▸ DATA TO EXAMINE:
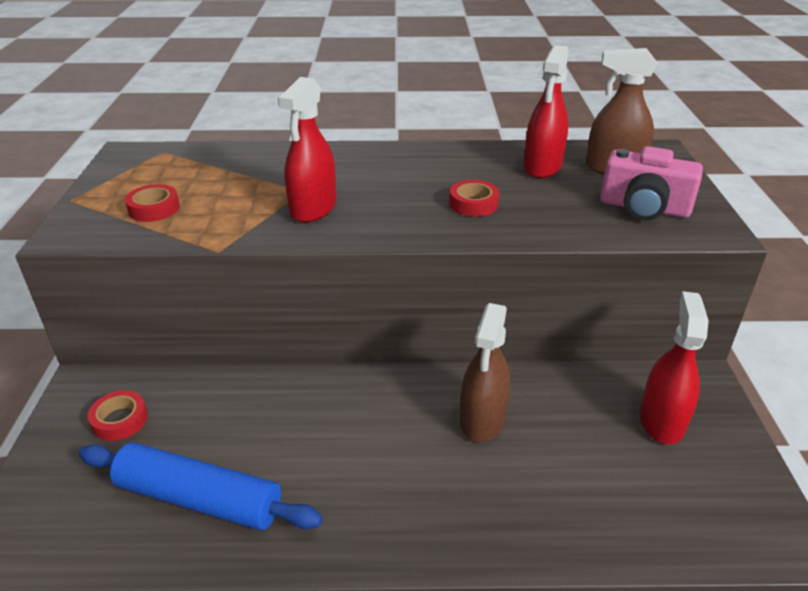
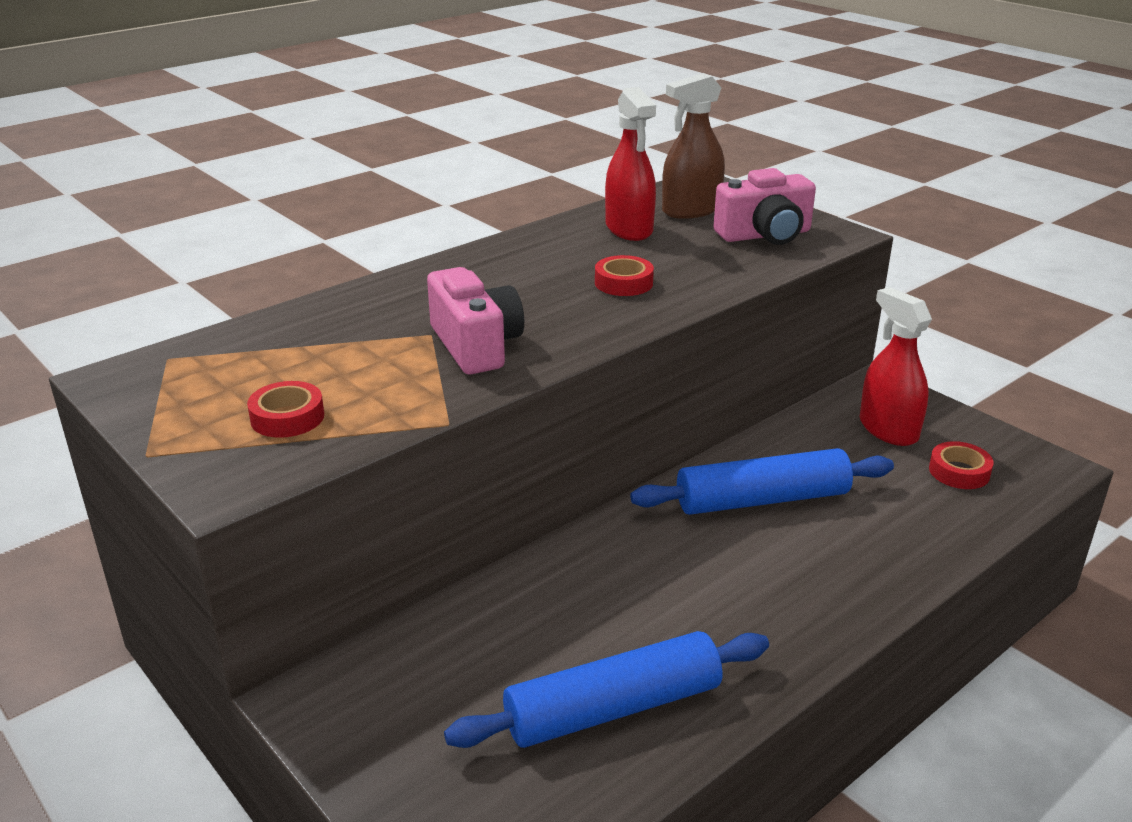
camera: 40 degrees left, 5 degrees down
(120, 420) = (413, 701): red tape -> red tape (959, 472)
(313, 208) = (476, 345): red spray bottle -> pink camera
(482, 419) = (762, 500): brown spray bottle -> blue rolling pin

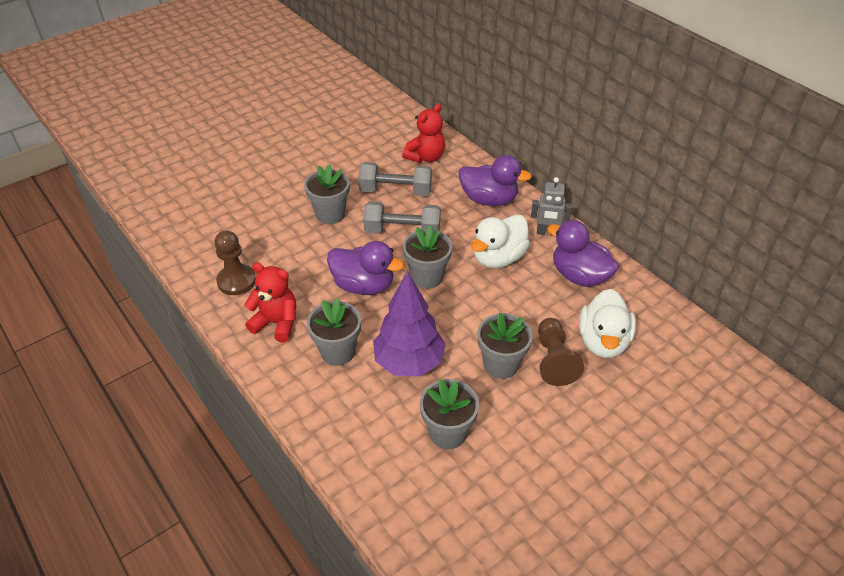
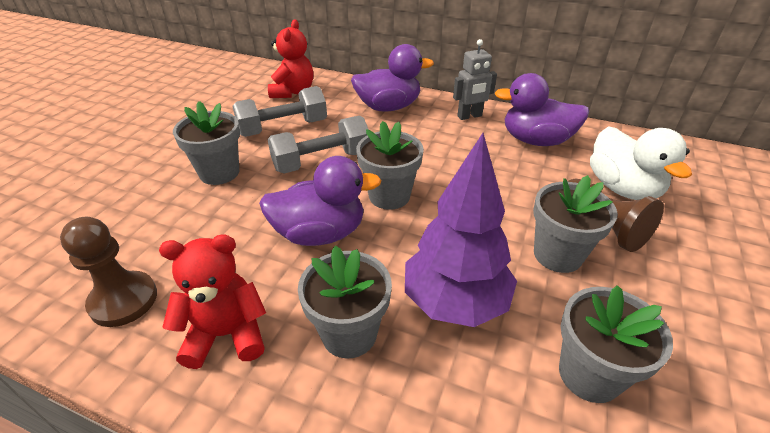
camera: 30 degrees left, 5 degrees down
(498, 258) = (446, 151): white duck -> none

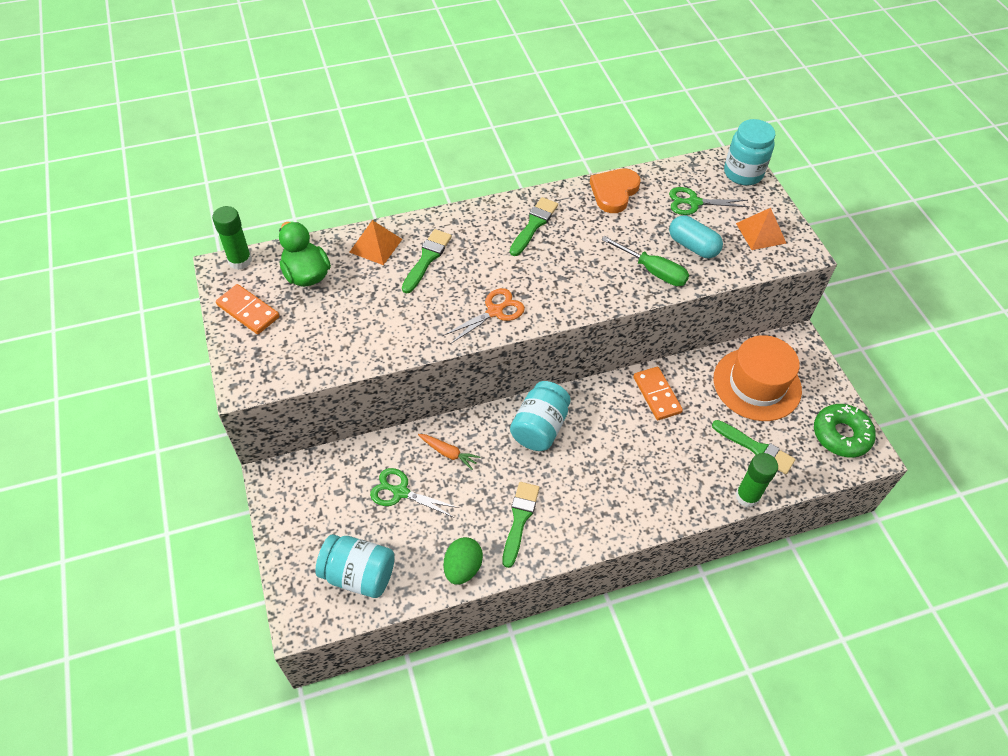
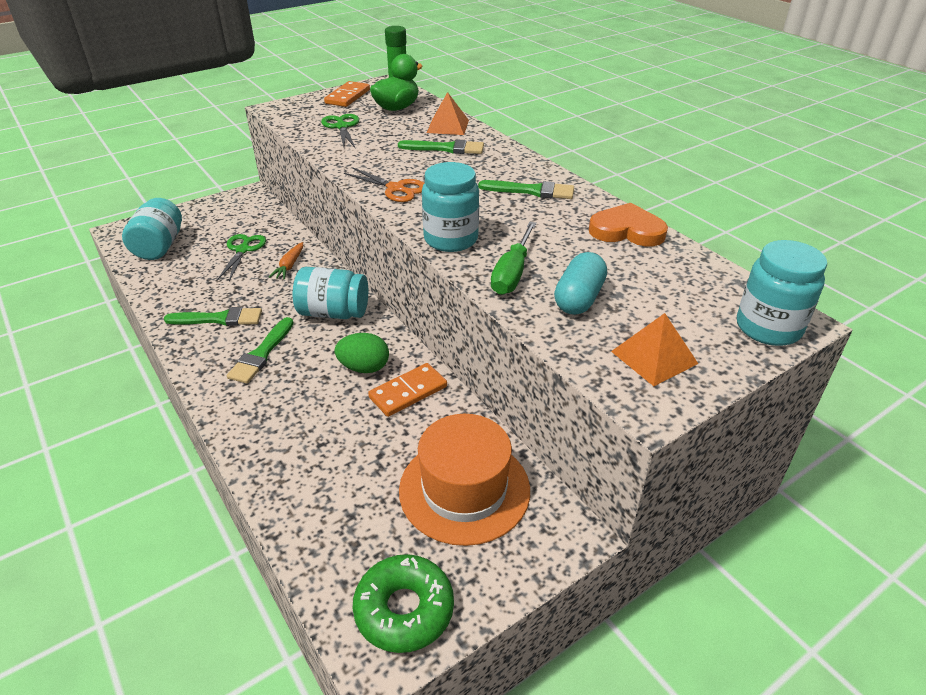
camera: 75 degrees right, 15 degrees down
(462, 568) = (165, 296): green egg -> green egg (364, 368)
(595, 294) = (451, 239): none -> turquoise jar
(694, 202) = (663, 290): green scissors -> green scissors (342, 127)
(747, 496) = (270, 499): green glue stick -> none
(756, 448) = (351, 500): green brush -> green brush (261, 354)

▸ TASK DIRECTIONS:
An exact reprint of the records above is required, with all pictures left out.

▸ ANSWER SECTION:
camera: 40 degrees left, 5 degrees down
(120, 420) = (413, 701): red tape -> red tape (959, 472)
(313, 208) = (476, 345): red spray bottle -> pink camera
(482, 419) = (762, 500): brown spray bottle -> blue rolling pin

camera: 30 degrees left, 5 degrees down
(498, 258) = (446, 151): white duck -> none

camera: 75 degrees right, 15 degrees down
(462, 568) = (165, 296): green egg -> green egg (364, 368)
(595, 294) = (451, 239): none -> turquoise jar
(694, 202) = (663, 290): green scissors -> green scissors (342, 127)
(747, 496) = (270, 499): green glue stick -> none
(756, 448) = (351, 500): green brush -> green brush (261, 354)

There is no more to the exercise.